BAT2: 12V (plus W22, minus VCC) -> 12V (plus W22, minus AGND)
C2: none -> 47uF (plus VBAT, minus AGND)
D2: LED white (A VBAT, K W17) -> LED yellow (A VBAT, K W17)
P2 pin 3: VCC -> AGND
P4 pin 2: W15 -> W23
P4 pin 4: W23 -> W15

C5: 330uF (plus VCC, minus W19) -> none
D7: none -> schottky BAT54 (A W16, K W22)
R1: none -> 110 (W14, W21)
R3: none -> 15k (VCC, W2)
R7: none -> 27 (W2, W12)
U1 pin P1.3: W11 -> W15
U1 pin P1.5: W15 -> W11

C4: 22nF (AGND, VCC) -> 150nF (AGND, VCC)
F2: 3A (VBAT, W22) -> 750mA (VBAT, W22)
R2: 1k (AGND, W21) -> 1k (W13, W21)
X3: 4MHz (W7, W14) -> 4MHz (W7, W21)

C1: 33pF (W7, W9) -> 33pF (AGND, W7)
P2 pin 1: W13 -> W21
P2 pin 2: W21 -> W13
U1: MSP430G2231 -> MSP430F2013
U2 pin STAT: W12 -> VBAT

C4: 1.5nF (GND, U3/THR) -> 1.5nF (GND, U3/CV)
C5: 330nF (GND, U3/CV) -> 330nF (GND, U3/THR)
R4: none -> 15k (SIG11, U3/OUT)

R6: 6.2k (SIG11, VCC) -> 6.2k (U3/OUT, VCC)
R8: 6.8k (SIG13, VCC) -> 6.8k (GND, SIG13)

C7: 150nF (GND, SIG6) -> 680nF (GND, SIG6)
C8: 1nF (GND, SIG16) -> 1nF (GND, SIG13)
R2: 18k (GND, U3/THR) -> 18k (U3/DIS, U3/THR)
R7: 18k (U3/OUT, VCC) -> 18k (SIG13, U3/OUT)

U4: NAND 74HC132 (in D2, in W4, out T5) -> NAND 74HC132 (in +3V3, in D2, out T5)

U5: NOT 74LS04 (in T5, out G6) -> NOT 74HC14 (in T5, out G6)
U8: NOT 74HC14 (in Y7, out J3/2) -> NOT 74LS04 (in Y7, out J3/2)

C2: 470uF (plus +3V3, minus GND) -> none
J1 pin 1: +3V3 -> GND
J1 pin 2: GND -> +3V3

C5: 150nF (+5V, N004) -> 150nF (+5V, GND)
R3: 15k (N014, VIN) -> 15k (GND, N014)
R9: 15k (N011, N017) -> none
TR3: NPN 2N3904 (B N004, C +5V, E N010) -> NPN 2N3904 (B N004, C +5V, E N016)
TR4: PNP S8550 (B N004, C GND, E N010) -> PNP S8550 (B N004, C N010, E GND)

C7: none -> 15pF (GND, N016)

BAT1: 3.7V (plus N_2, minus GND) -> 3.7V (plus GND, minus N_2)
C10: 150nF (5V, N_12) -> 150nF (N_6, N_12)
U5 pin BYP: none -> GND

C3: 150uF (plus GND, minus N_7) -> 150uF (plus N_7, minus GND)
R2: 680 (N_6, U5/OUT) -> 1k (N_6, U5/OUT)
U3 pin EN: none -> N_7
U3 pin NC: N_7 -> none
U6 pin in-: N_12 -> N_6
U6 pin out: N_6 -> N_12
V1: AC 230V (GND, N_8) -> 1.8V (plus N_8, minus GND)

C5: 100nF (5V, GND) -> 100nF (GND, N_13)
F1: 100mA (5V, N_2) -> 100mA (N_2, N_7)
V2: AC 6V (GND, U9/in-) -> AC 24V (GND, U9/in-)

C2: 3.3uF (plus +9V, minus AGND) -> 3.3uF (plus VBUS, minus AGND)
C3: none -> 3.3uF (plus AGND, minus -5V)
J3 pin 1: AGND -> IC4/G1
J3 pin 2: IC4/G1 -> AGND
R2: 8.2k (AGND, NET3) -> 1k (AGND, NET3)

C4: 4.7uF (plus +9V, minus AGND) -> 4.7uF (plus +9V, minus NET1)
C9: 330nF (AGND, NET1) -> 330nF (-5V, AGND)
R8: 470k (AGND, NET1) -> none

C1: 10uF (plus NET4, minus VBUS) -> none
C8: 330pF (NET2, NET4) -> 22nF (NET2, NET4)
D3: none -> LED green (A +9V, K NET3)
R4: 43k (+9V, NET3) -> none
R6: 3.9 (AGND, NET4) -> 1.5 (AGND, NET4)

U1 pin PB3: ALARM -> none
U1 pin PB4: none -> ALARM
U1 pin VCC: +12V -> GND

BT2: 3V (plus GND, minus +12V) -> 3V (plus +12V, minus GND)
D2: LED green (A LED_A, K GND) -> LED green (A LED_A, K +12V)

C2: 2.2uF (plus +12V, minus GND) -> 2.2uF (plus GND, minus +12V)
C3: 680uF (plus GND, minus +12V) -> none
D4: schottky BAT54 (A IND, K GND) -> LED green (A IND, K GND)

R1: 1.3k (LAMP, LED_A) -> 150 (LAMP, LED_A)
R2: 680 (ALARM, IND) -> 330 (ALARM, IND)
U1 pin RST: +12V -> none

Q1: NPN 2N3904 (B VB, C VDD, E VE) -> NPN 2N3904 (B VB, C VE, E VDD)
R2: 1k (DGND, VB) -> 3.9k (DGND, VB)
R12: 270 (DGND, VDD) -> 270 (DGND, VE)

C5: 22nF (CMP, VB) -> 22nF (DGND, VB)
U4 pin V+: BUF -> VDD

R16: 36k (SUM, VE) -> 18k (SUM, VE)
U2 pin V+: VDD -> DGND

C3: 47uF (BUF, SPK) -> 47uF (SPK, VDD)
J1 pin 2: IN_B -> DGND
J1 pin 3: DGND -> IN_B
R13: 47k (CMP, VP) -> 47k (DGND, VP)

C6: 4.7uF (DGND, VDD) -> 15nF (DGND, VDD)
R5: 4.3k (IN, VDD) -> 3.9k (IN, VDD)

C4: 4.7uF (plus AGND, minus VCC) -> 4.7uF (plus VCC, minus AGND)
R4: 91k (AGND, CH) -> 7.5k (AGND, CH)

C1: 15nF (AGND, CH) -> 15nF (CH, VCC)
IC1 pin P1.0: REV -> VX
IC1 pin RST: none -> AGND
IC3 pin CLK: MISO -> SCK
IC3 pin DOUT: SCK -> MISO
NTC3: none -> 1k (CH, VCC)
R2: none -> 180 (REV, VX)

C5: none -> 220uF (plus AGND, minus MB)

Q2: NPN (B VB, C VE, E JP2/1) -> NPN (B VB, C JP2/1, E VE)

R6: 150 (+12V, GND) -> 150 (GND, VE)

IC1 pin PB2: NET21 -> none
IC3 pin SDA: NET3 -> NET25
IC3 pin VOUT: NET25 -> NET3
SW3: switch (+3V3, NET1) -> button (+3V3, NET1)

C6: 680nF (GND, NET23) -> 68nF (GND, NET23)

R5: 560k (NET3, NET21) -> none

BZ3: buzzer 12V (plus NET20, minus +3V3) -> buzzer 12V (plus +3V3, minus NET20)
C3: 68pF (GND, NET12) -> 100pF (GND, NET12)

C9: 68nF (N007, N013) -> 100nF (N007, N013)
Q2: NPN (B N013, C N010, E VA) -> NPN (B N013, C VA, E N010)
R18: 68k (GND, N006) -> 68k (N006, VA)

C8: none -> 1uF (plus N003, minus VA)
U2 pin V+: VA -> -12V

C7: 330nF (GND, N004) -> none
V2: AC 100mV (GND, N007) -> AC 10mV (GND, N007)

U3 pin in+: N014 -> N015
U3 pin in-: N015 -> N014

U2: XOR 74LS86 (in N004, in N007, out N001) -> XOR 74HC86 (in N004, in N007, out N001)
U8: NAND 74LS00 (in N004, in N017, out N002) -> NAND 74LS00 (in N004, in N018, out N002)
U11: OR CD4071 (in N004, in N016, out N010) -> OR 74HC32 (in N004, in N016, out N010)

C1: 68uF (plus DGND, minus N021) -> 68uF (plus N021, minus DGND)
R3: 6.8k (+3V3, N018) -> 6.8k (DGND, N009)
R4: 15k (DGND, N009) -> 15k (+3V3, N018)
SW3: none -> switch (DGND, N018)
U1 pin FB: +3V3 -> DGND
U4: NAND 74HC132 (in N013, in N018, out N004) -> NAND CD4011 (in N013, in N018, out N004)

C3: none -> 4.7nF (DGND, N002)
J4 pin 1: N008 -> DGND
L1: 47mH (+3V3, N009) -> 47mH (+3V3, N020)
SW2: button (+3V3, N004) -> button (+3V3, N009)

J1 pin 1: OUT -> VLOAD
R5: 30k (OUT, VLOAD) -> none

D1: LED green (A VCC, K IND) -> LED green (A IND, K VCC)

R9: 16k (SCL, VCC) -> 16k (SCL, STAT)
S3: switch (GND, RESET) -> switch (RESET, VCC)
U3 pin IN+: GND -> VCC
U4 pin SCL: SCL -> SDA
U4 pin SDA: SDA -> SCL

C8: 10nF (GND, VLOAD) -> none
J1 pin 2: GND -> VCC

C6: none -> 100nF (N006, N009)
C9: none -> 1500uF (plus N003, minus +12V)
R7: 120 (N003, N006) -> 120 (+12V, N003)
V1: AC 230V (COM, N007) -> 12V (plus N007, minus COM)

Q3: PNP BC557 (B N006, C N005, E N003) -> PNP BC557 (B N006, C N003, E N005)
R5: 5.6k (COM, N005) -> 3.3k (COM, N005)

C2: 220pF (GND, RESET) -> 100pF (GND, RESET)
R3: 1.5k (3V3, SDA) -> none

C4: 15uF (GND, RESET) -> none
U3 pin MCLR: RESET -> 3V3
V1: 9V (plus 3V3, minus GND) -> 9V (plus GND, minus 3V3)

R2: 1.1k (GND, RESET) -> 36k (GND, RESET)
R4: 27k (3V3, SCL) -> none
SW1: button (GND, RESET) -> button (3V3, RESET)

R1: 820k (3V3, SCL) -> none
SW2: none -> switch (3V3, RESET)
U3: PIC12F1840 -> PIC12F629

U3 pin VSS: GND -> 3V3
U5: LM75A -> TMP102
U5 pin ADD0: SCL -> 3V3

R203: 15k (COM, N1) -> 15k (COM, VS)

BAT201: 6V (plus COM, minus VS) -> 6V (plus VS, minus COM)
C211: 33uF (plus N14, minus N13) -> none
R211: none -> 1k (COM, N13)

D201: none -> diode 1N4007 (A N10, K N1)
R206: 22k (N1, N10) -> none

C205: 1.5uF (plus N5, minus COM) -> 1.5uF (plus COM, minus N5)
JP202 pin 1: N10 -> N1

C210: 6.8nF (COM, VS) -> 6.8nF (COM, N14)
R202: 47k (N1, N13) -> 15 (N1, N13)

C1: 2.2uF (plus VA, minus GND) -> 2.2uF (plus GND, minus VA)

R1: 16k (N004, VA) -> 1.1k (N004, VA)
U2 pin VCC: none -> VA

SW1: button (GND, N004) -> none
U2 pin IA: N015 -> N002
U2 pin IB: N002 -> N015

##########

Retype only the lines running from the top of the listing to the line that holds "F1: 100mA (5V, N_2) -> 100mA (N_2, N_7)", both ends included.

Output below:
BAT2: 12V (plus W22, minus VCC) -> 12V (plus W22, minus AGND)
C2: none -> 47uF (plus VBAT, minus AGND)
D2: LED white (A VBAT, K W17) -> LED yellow (A VBAT, K W17)
P2 pin 3: VCC -> AGND
P4 pin 2: W15 -> W23
P4 pin 4: W23 -> W15

C5: 330uF (plus VCC, minus W19) -> none
D7: none -> schottky BAT54 (A W16, K W22)
R1: none -> 110 (W14, W21)
R3: none -> 15k (VCC, W2)
R7: none -> 27 (W2, W12)
U1 pin P1.3: W11 -> W15
U1 pin P1.5: W15 -> W11

C4: 22nF (AGND, VCC) -> 150nF (AGND, VCC)
F2: 3A (VBAT, W22) -> 750mA (VBAT, W22)
R2: 1k (AGND, W21) -> 1k (W13, W21)
X3: 4MHz (W7, W14) -> 4MHz (W7, W21)

C1: 33pF (W7, W9) -> 33pF (AGND, W7)
P2 pin 1: W13 -> W21
P2 pin 2: W21 -> W13
U1: MSP430G2231 -> MSP430F2013
U2 pin STAT: W12 -> VBAT

C4: 1.5nF (GND, U3/THR) -> 1.5nF (GND, U3/CV)
C5: 330nF (GND, U3/CV) -> 330nF (GND, U3/THR)
R4: none -> 15k (SIG11, U3/OUT)

R6: 6.2k (SIG11, VCC) -> 6.2k (U3/OUT, VCC)
R8: 6.8k (SIG13, VCC) -> 6.8k (GND, SIG13)

C7: 150nF (GND, SIG6) -> 680nF (GND, SIG6)
C8: 1nF (GND, SIG16) -> 1nF (GND, SIG13)
R2: 18k (GND, U3/THR) -> 18k (U3/DIS, U3/THR)
R7: 18k (U3/OUT, VCC) -> 18k (SIG13, U3/OUT)

U4: NAND 74HC132 (in D2, in W4, out T5) -> NAND 74HC132 (in +3V3, in D2, out T5)

U5: NOT 74LS04 (in T5, out G6) -> NOT 74HC14 (in T5, out G6)
U8: NOT 74HC14 (in Y7, out J3/2) -> NOT 74LS04 (in Y7, out J3/2)

C2: 470uF (plus +3V3, minus GND) -> none
J1 pin 1: +3V3 -> GND
J1 pin 2: GND -> +3V3

C5: 150nF (+5V, N004) -> 150nF (+5V, GND)
R3: 15k (N014, VIN) -> 15k (GND, N014)
R9: 15k (N011, N017) -> none
TR3: NPN 2N3904 (B N004, C +5V, E N010) -> NPN 2N3904 (B N004, C +5V, E N016)
TR4: PNP S8550 (B N004, C GND, E N010) -> PNP S8550 (B N004, C N010, E GND)

C7: none -> 15pF (GND, N016)

BAT1: 3.7V (plus N_2, minus GND) -> 3.7V (plus GND, minus N_2)
C10: 150nF (5V, N_12) -> 150nF (N_6, N_12)
U5 pin BYP: none -> GND

C3: 150uF (plus GND, minus N_7) -> 150uF (plus N_7, minus GND)
R2: 680 (N_6, U5/OUT) -> 1k (N_6, U5/OUT)
U3 pin EN: none -> N_7
U3 pin NC: N_7 -> none
U6 pin in-: N_12 -> N_6
U6 pin out: N_6 -> N_12
V1: AC 230V (GND, N_8) -> 1.8V (plus N_8, minus GND)

C5: 100nF (5V, GND) -> 100nF (GND, N_13)
F1: 100mA (5V, N_2) -> 100mA (N_2, N_7)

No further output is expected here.